Please return the lines below verbatim, beginning at the one that has "(122, 252) = (181, 132): purple" and stopping after the one that has "(454, 528) = (486, 495): purple", and add no other lines.

• [Data for this exercise]
- Opening Delimiter -

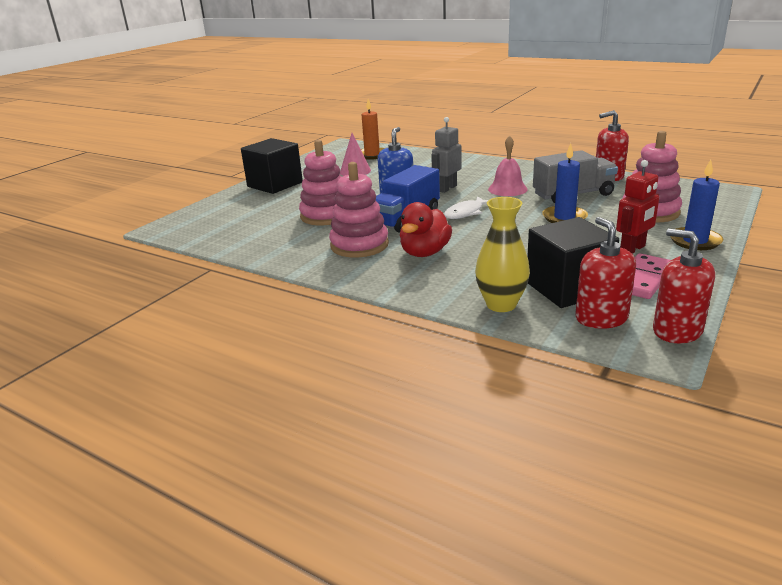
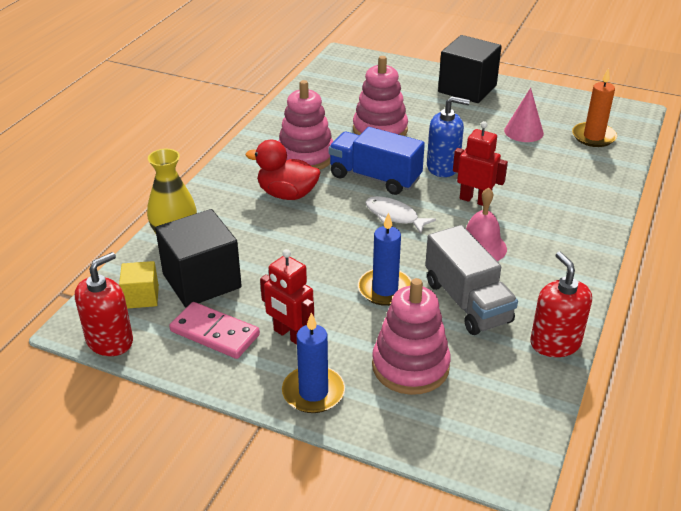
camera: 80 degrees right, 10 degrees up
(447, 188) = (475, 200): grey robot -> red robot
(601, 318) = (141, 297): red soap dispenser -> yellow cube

- Closing Delimiter -
- Opening Delimiter -

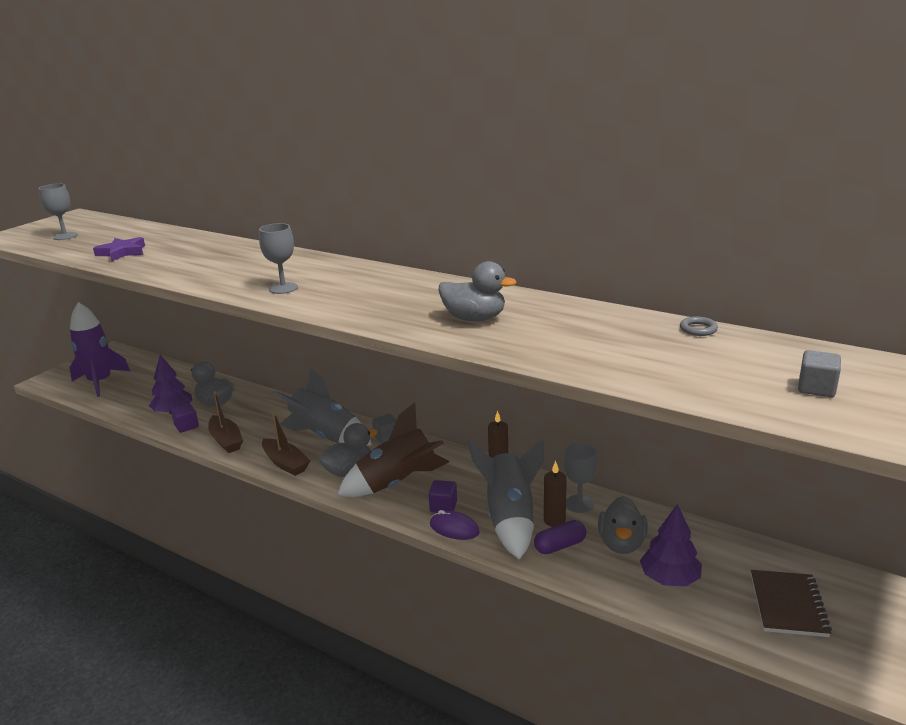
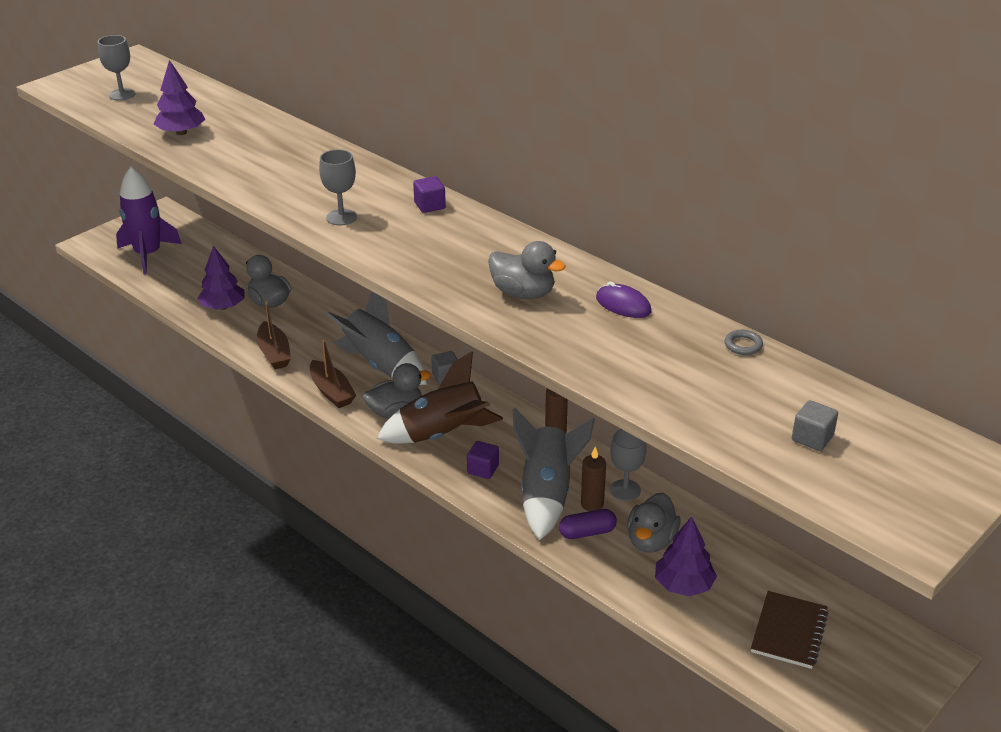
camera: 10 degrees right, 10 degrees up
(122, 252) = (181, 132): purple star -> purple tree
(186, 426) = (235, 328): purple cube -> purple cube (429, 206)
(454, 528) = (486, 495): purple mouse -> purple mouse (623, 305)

- Closing Delimiter -
- Opening Delimiter -

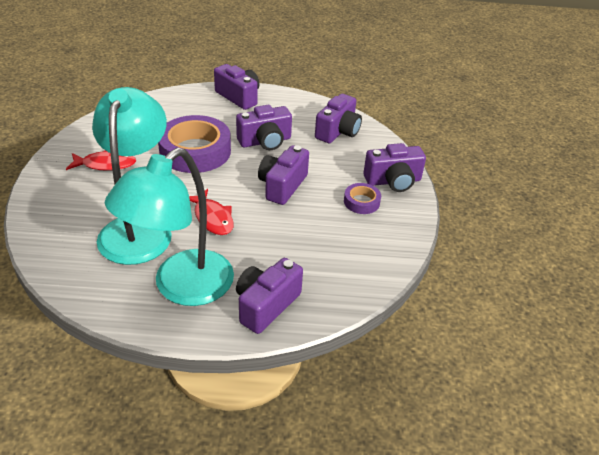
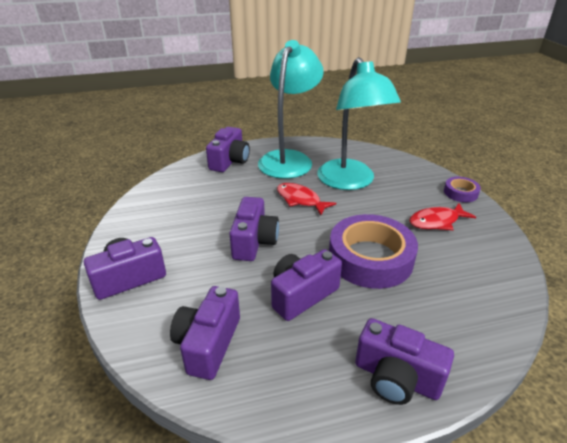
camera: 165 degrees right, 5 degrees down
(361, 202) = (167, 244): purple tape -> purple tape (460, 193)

- Closing Delimiter -

• [Reply]
(122, 252) = (181, 132): purple star -> purple tree
(186, 426) = (235, 328): purple cube -> purple cube (429, 206)
(454, 528) = (486, 495): purple mouse -> purple mouse (623, 305)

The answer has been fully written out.